| Records drawn from a dataset |
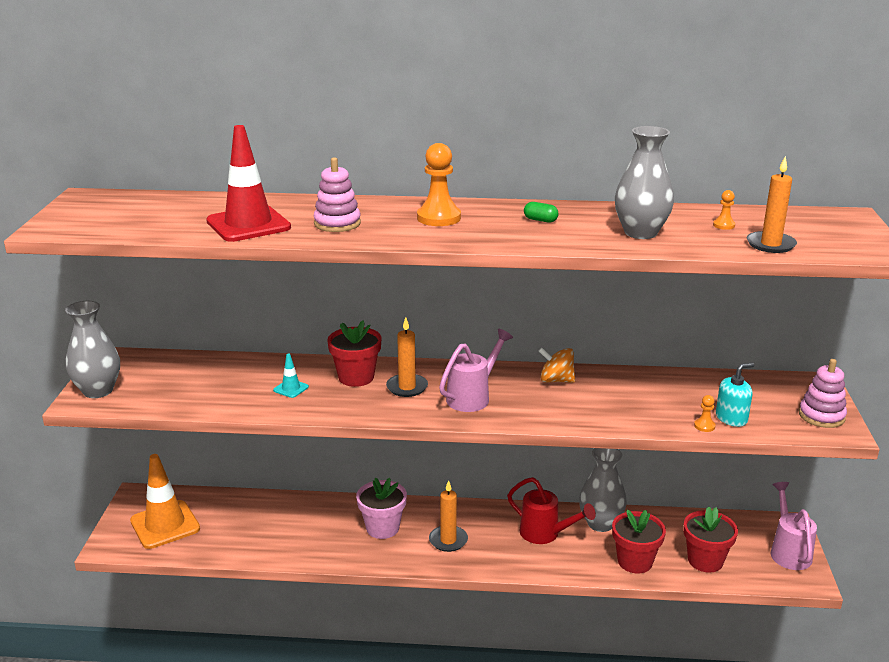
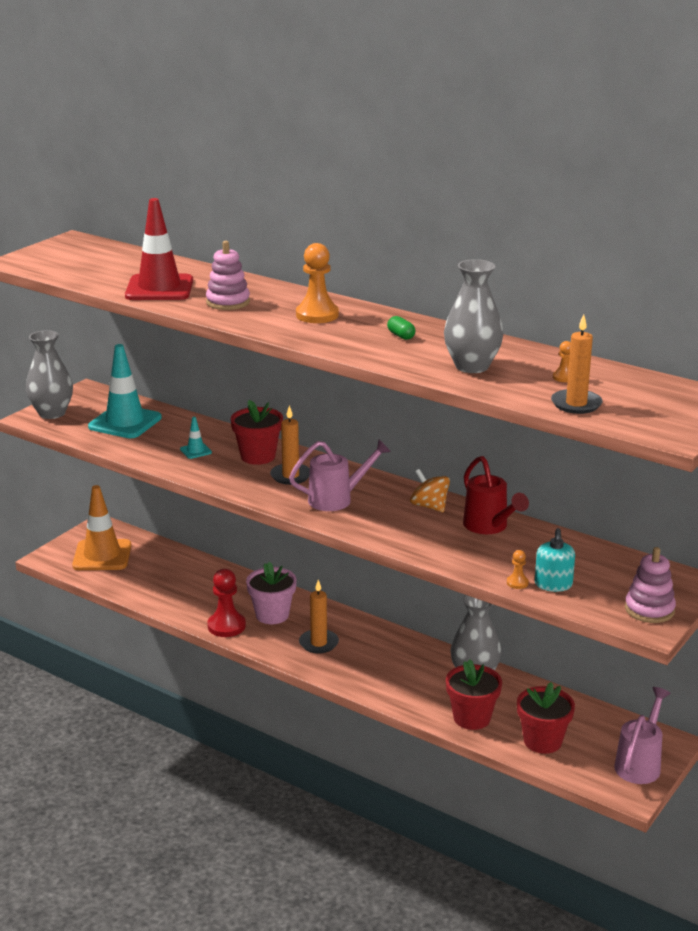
camera: 30 degrees right, 0 degrees up
(188, 379) = (125, 422): none -> turquoise traffic cone
(351, 554) = (226, 626): none -> red pawn
(545, 534) = (411, 667): red watering can -> red watering can (489, 527)
(731, 418) = (553, 584): turquoise soap dispenser -> turquoise soap dispenser turned 90 degrees clockwise

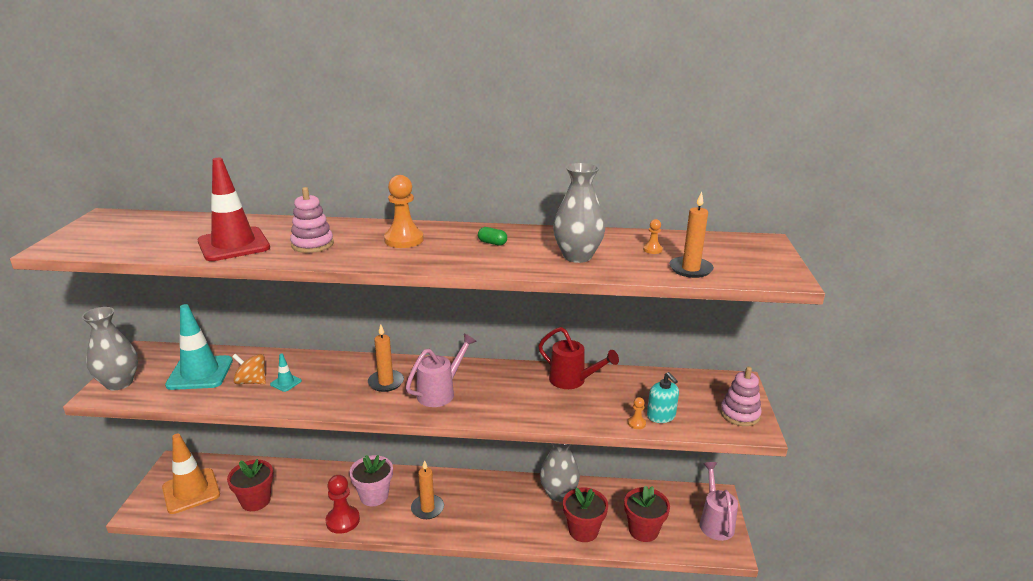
camera: 30 degrees left, 0 degrees up
(258, 456) = (344, 372): red flower pot -> red flower pot (256, 501)
(429, 506) = (515, 377): orange spinning top -> orange spinning top (251, 381)

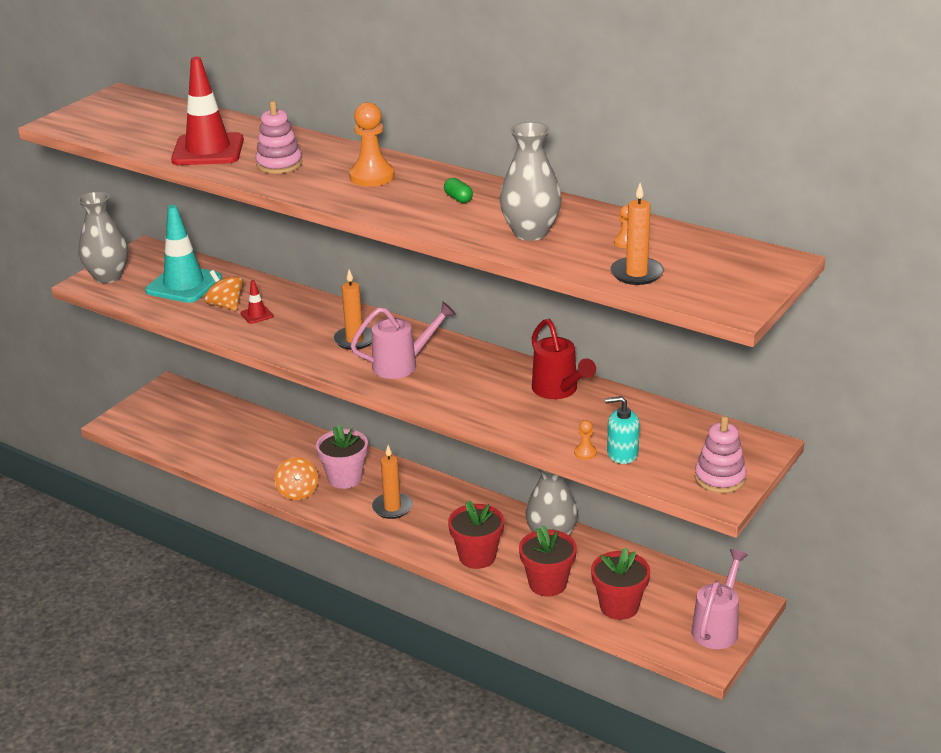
camera: 30 degrees right, 5 degrees up
(191, 491) = (170, 419): orange traffic cone -> none
(256, 501) = (225, 446): red flower pot -> red flower pot (477, 556)
(286, 382) = (257, 315): turquoise traffic cone -> red traffic cone
(343, 520) = (298, 492): red pawn -> orange spinning top
(661, 416) = (622, 453): turquoise soap dispenser -> turquoise soap dispenser turned 90 degrees clockwise

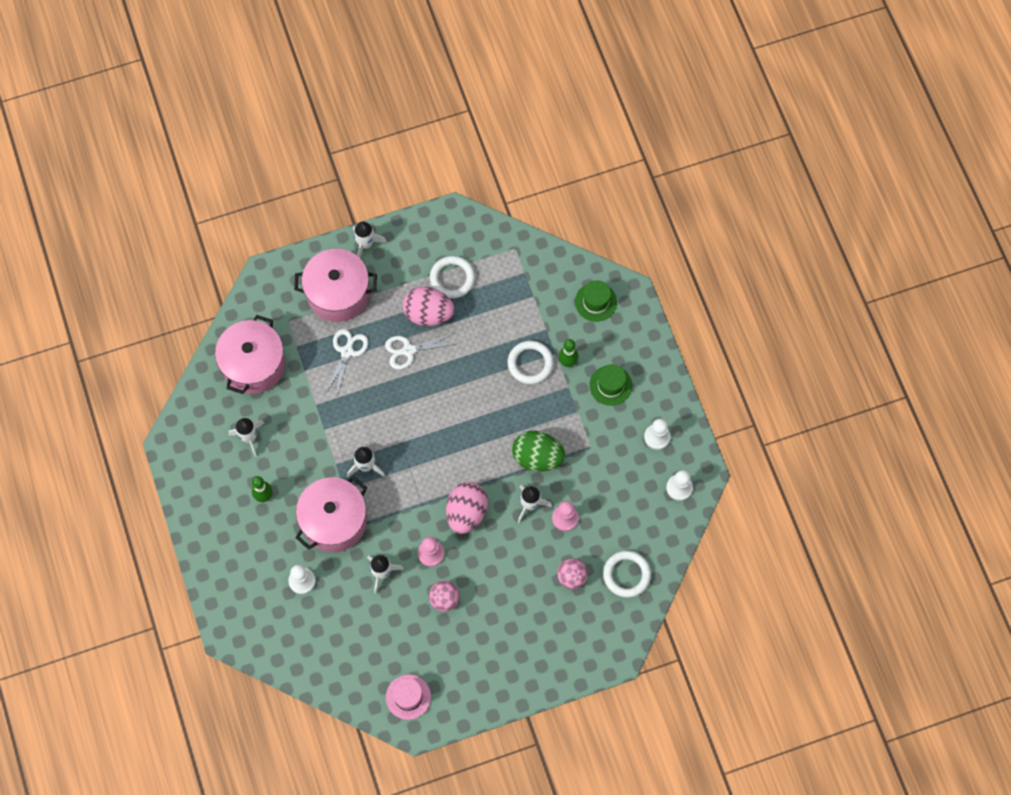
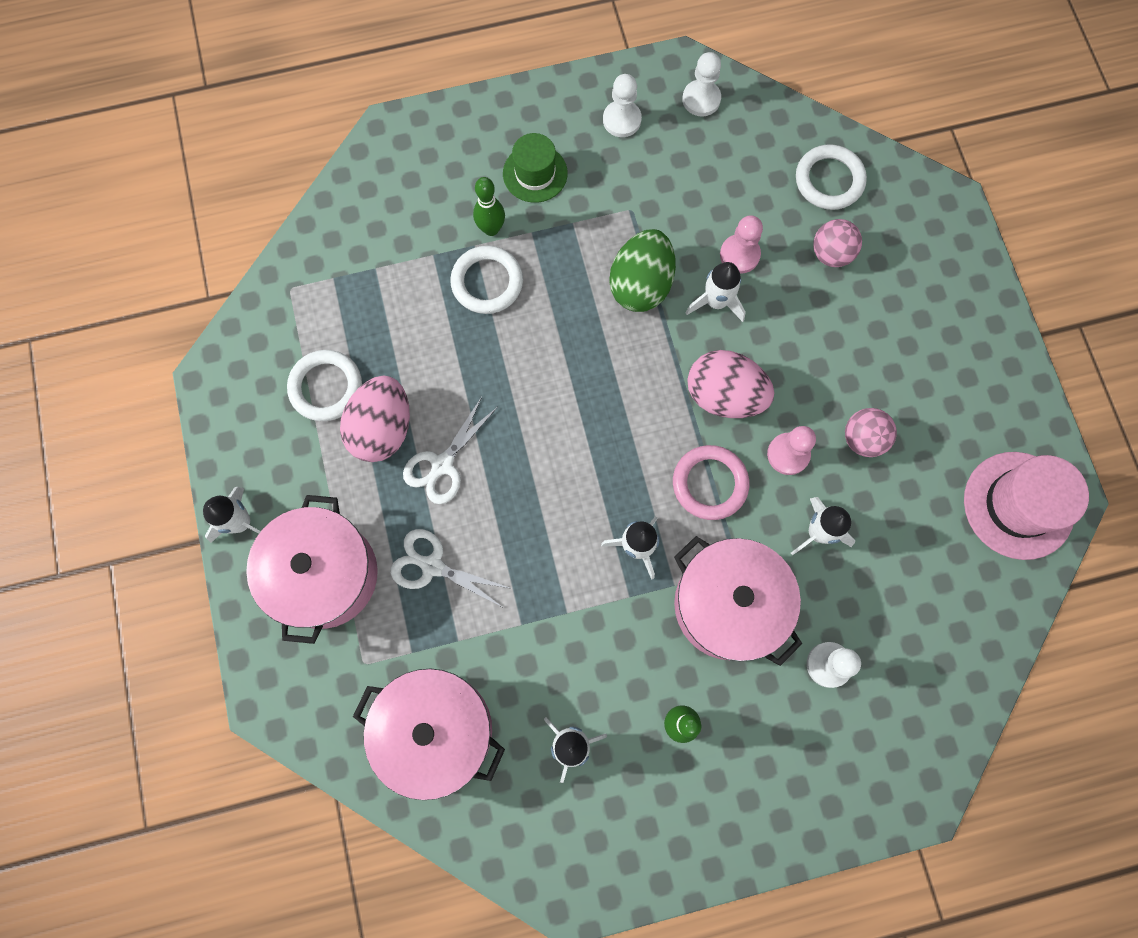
camera: 85 degrees left, 5 degrees up
(408, 350) = (442, 465): white scissors -> white scissors turned 45 degrees clockwise
(408, 507) = (710, 483): none -> pink ring
(408, 697) = (1018, 505): pink hat -> pink hat, size x1.55
(595, 302) = (397, 181): green hat -> none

| PROMPT |
Look through the entries above and report each line where the string "right" occurs.

| EXERCISE ANSWER |
camera: 30 degrees right, 0 degrees up
camera: 30 degrees right, 5 degrees up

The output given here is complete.